WHAT IS BEING ASKED
The answer must restate the records below word for word.

(Edit tracking data)
*** Begin section ***
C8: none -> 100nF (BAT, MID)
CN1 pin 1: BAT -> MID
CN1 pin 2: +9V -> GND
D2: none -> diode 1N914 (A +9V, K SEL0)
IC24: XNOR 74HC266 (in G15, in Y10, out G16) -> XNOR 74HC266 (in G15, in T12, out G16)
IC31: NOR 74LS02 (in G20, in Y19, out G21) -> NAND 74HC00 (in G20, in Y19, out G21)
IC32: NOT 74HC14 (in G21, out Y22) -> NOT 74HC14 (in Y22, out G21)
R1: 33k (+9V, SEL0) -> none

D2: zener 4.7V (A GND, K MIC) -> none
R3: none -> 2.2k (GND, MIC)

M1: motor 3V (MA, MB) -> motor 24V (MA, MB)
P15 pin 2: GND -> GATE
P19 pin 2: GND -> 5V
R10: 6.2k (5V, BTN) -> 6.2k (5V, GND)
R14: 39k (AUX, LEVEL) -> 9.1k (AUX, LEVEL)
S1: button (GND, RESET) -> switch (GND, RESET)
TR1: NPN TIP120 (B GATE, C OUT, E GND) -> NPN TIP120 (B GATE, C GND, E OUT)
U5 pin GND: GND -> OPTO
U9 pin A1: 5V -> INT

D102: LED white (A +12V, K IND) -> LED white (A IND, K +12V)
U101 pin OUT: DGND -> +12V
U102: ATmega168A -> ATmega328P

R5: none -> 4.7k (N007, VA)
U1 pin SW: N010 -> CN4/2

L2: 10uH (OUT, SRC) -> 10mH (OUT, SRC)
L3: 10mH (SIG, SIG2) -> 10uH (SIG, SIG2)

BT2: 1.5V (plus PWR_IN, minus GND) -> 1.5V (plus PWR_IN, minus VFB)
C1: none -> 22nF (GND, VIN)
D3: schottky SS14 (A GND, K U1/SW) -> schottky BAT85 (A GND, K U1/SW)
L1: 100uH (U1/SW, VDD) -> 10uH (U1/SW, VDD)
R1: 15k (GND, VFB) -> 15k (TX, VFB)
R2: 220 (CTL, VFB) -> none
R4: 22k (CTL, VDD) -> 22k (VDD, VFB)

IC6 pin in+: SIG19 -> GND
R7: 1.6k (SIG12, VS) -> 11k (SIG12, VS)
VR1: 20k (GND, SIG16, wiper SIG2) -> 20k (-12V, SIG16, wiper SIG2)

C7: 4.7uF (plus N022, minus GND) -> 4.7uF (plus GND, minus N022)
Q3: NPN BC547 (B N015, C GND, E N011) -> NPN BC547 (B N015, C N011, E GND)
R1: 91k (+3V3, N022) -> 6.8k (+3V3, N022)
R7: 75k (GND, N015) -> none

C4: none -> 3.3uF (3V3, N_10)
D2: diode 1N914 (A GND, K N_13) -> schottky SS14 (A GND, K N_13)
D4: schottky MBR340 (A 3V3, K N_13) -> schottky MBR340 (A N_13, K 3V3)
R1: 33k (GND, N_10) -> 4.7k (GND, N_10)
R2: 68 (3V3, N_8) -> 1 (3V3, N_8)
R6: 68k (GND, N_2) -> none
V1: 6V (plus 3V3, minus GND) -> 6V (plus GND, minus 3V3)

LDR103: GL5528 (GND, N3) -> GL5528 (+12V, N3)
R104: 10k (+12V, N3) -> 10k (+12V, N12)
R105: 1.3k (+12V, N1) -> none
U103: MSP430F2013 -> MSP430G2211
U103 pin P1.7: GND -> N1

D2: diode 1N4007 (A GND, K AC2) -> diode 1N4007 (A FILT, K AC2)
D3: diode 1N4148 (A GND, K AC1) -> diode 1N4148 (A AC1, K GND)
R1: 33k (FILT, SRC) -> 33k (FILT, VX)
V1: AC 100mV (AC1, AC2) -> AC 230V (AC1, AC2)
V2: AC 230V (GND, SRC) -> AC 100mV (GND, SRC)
*** End section ***
OUTPUT BELOW
C8: none -> 100nF (BAT, MID)
CN1 pin 1: BAT -> MID
CN1 pin 2: +9V -> GND
D2: none -> diode 1N914 (A +9V, K SEL0)
IC24: XNOR 74HC266 (in G15, in Y10, out G16) -> XNOR 74HC266 (in G15, in T12, out G16)
IC31: NOR 74LS02 (in G20, in Y19, out G21) -> NAND 74HC00 (in G20, in Y19, out G21)
IC32: NOT 74HC14 (in G21, out Y22) -> NOT 74HC14 (in Y22, out G21)
R1: 33k (+9V, SEL0) -> none

D2: zener 4.7V (A GND, K MIC) -> none
R3: none -> 2.2k (GND, MIC)

M1: motor 3V (MA, MB) -> motor 24V (MA, MB)
P15 pin 2: GND -> GATE
P19 pin 2: GND -> 5V
R10: 6.2k (5V, BTN) -> 6.2k (5V, GND)
R14: 39k (AUX, LEVEL) -> 9.1k (AUX, LEVEL)
S1: button (GND, RESET) -> switch (GND, RESET)
TR1: NPN TIP120 (B GATE, C OUT, E GND) -> NPN TIP120 (B GATE, C GND, E OUT)
U5 pin GND: GND -> OPTO
U9 pin A1: 5V -> INT

D102: LED white (A +12V, K IND) -> LED white (A IND, K +12V)
U101 pin OUT: DGND -> +12V
U102: ATmega168A -> ATmega328P

R5: none -> 4.7k (N007, VA)
U1 pin SW: N010 -> CN4/2

L2: 10uH (OUT, SRC) -> 10mH (OUT, SRC)
L3: 10mH (SIG, SIG2) -> 10uH (SIG, SIG2)

BT2: 1.5V (plus PWR_IN, minus GND) -> 1.5V (plus PWR_IN, minus VFB)
C1: none -> 22nF (GND, VIN)
D3: schottky SS14 (A GND, K U1/SW) -> schottky BAT85 (A GND, K U1/SW)
L1: 100uH (U1/SW, VDD) -> 10uH (U1/SW, VDD)
R1: 15k (GND, VFB) -> 15k (TX, VFB)
R2: 220 (CTL, VFB) -> none
R4: 22k (CTL, VDD) -> 22k (VDD, VFB)

IC6 pin in+: SIG19 -> GND
R7: 1.6k (SIG12, VS) -> 11k (SIG12, VS)
VR1: 20k (GND, SIG16, wiper SIG2) -> 20k (-12V, SIG16, wiper SIG2)

C7: 4.7uF (plus N022, minus GND) -> 4.7uF (plus GND, minus N022)
Q3: NPN BC547 (B N015, C GND, E N011) -> NPN BC547 (B N015, C N011, E GND)
R1: 91k (+3V3, N022) -> 6.8k (+3V3, N022)
R7: 75k (GND, N015) -> none

C4: none -> 3.3uF (3V3, N_10)
D2: diode 1N914 (A GND, K N_13) -> schottky SS14 (A GND, K N_13)
D4: schottky MBR340 (A 3V3, K N_13) -> schottky MBR340 (A N_13, K 3V3)
R1: 33k (GND, N_10) -> 4.7k (GND, N_10)
R2: 68 (3V3, N_8) -> 1 (3V3, N_8)
R6: 68k (GND, N_2) -> none
V1: 6V (plus 3V3, minus GND) -> 6V (plus GND, minus 3V3)

LDR103: GL5528 (GND, N3) -> GL5528 (+12V, N3)
R104: 10k (+12V, N3) -> 10k (+12V, N12)
R105: 1.3k (+12V, N1) -> none
U103: MSP430F2013 -> MSP430G2211
U103 pin P1.7: GND -> N1

D2: diode 1N4007 (A GND, K AC2) -> diode 1N4007 (A FILT, K AC2)
D3: diode 1N4148 (A GND, K AC1) -> diode 1N4148 (A AC1, K GND)
R1: 33k (FILT, SRC) -> 33k (FILT, VX)
V1: AC 100mV (AC1, AC2) -> AC 230V (AC1, AC2)
V2: AC 230V (GND, SRC) -> AC 100mV (GND, SRC)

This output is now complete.